Task prompt:
If a record holds a picture, leave the picture out and print everything else exactly.

Exercise data:
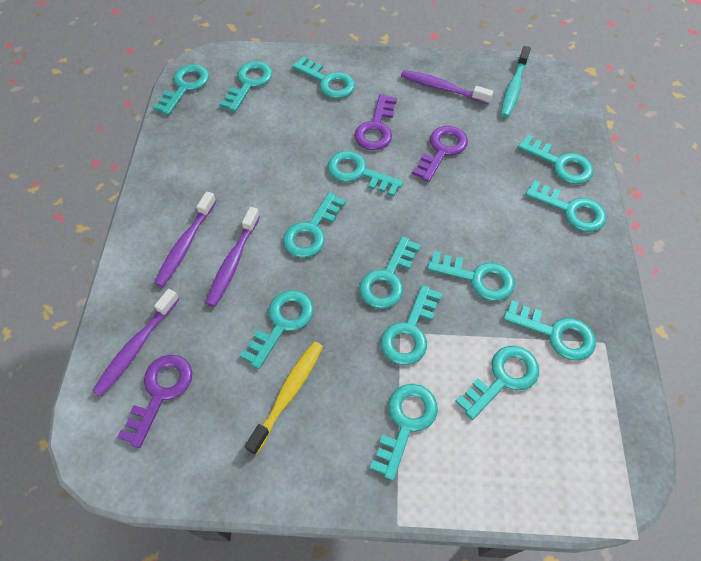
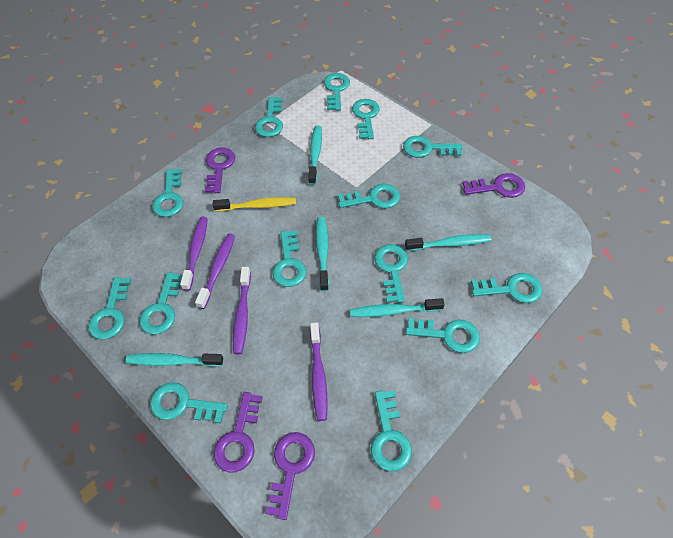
purple key: 3 -> 4
turquoise toothbrush: 1 -> 5

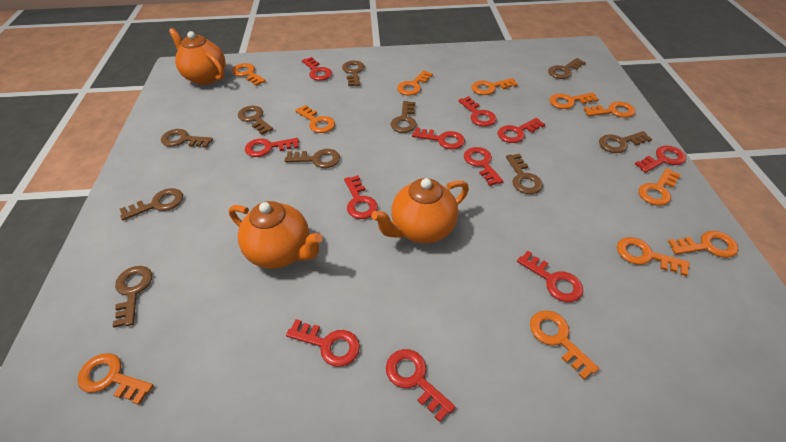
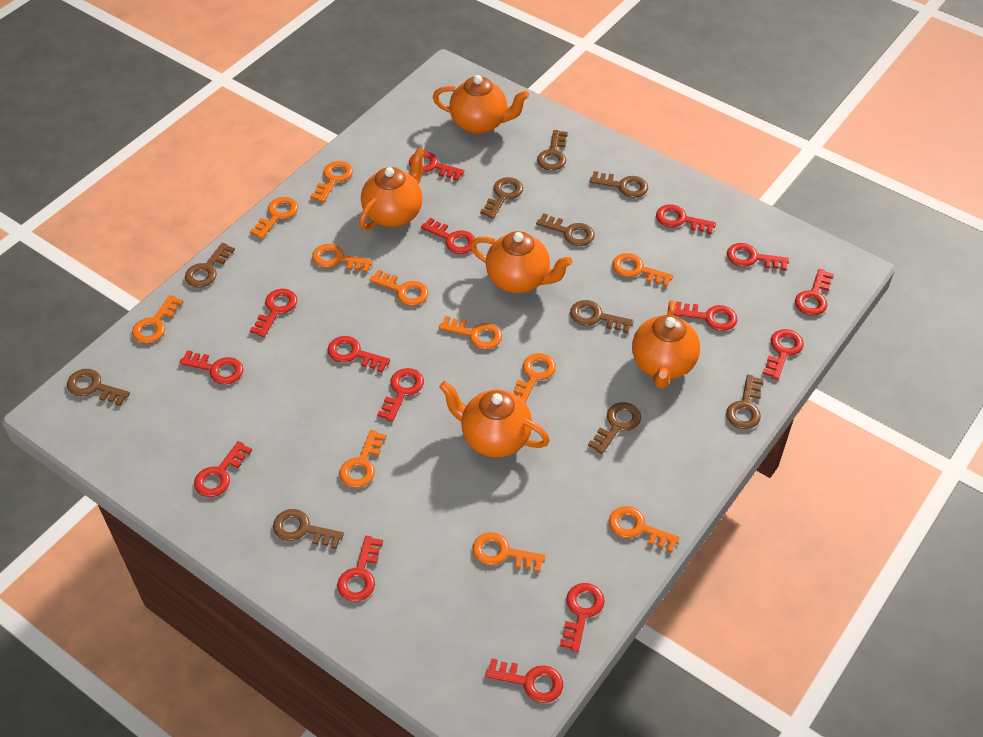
orange teapot: 3 -> 5
red key: 11 -> 15

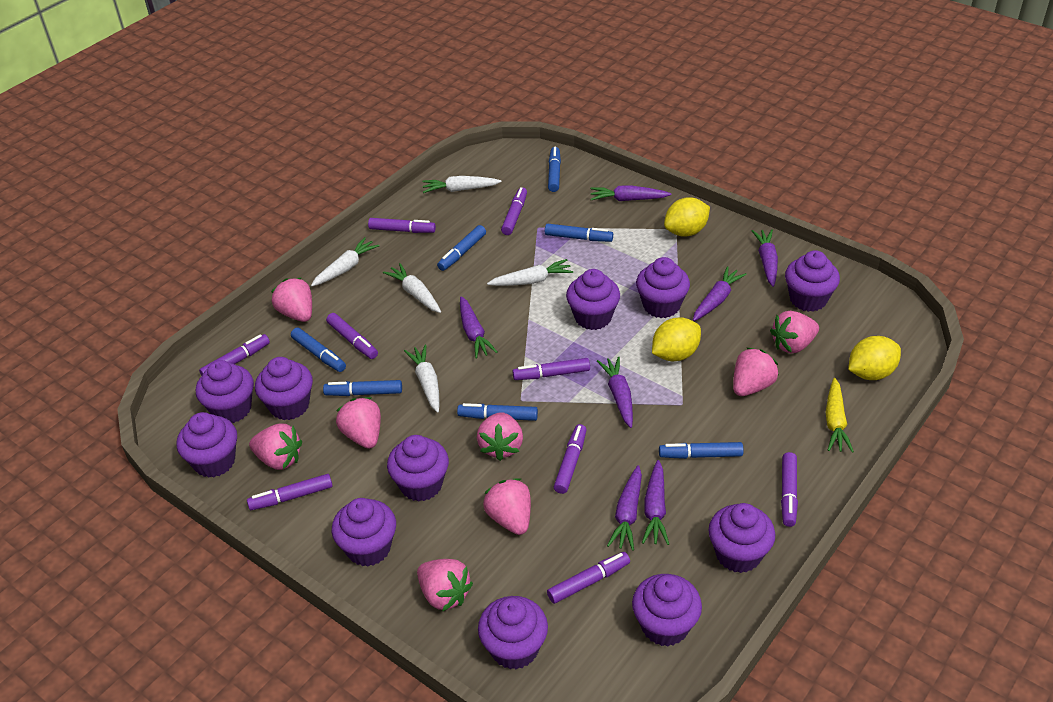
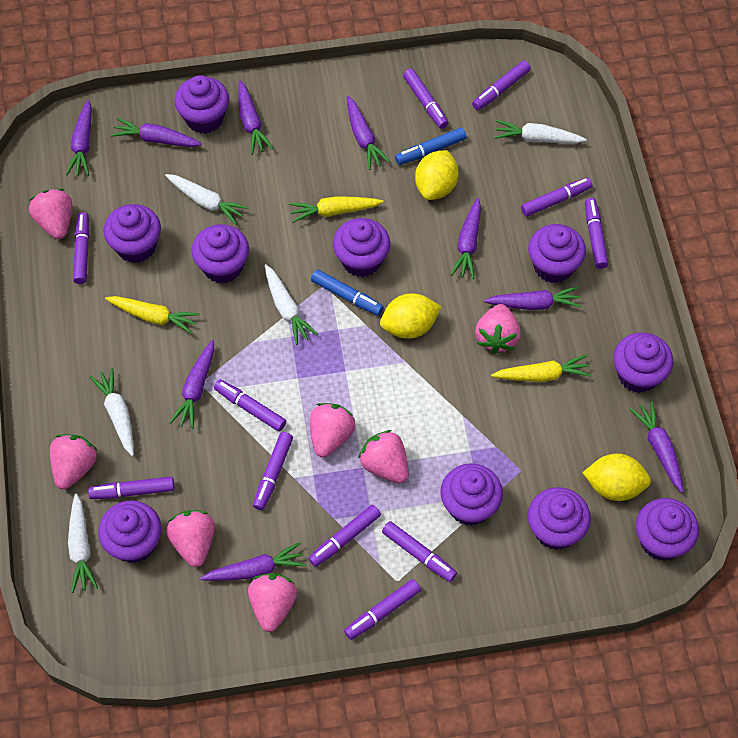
blue marker: 7 -> 2
pink strawberry: 8 -> 7
purple carrot: 7 -> 9
purple cupcake: 11 -> 10
purple marker: 9 -> 11
yellow carrot: 1 -> 3

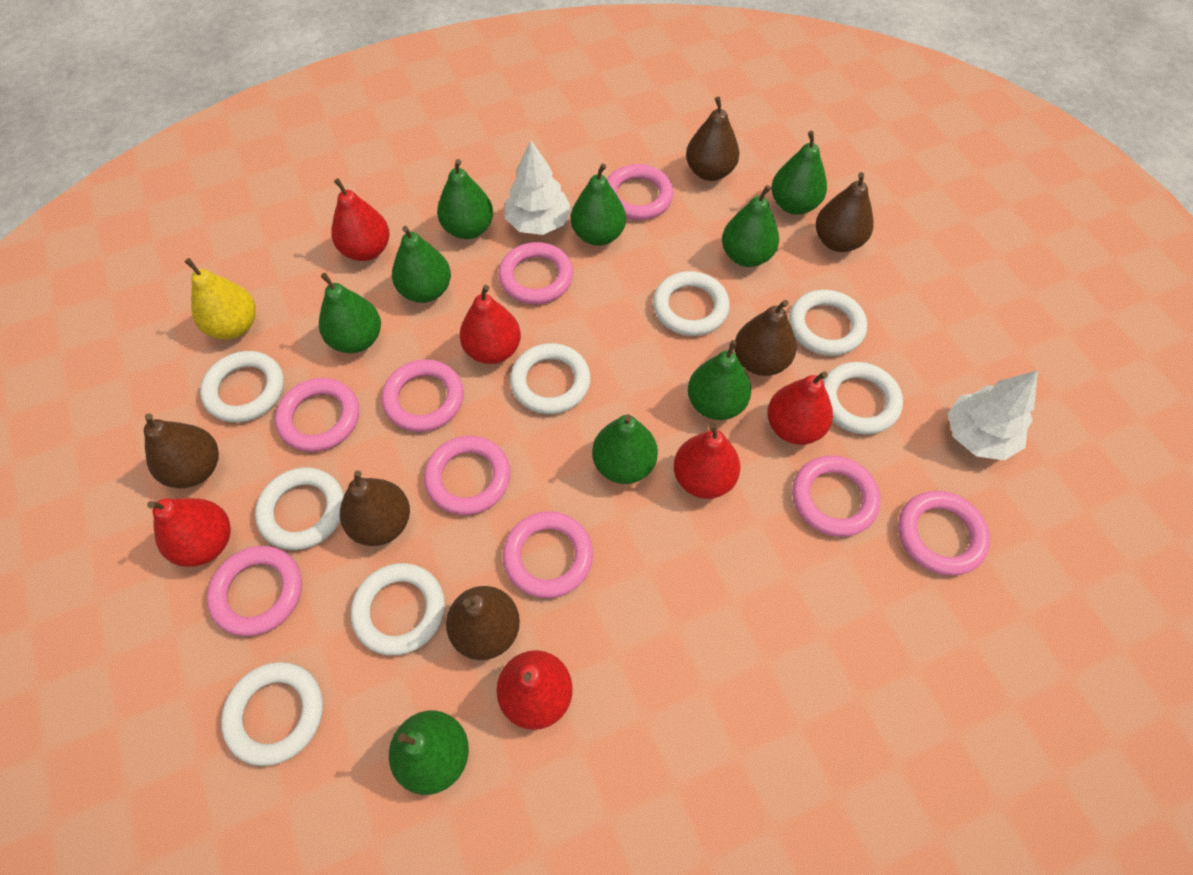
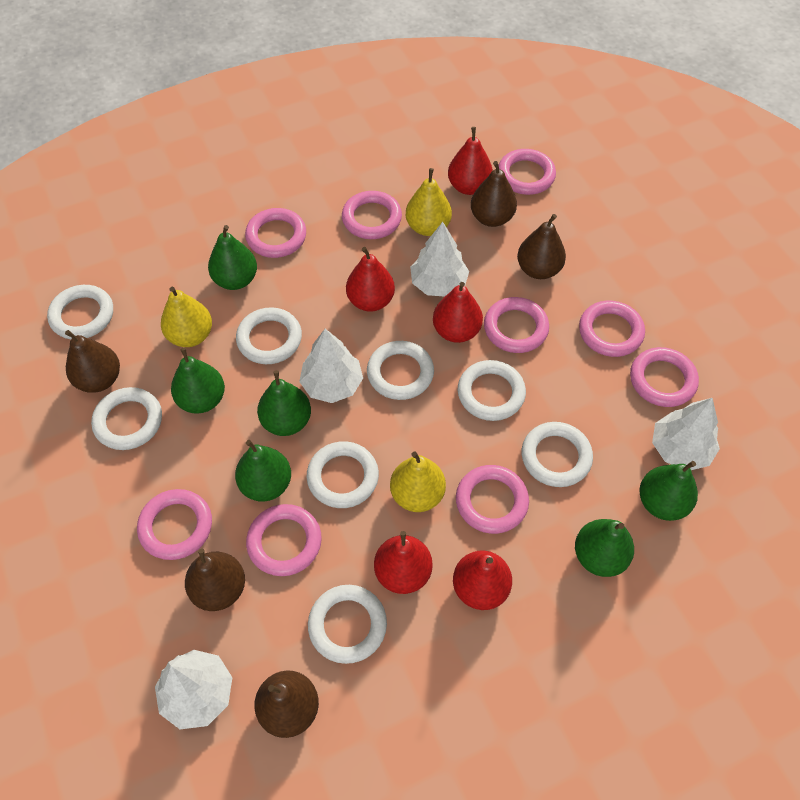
brown pear: 6 -> 5
green pear: 9 -> 6
red pear: 6 -> 5
white tree: 2 -> 4
yellow pear: 1 -> 3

Your response:
purple key: 3 -> 4
turquoise toothbrush: 1 -> 5

orange teapot: 3 -> 5
red key: 11 -> 15

blue marker: 7 -> 2
pink strawberry: 8 -> 7
purple carrot: 7 -> 9
purple cupcake: 11 -> 10
purple marker: 9 -> 11
yellow carrot: 1 -> 3

brown pear: 6 -> 5
green pear: 9 -> 6
red pear: 6 -> 5
white tree: 2 -> 4
yellow pear: 1 -> 3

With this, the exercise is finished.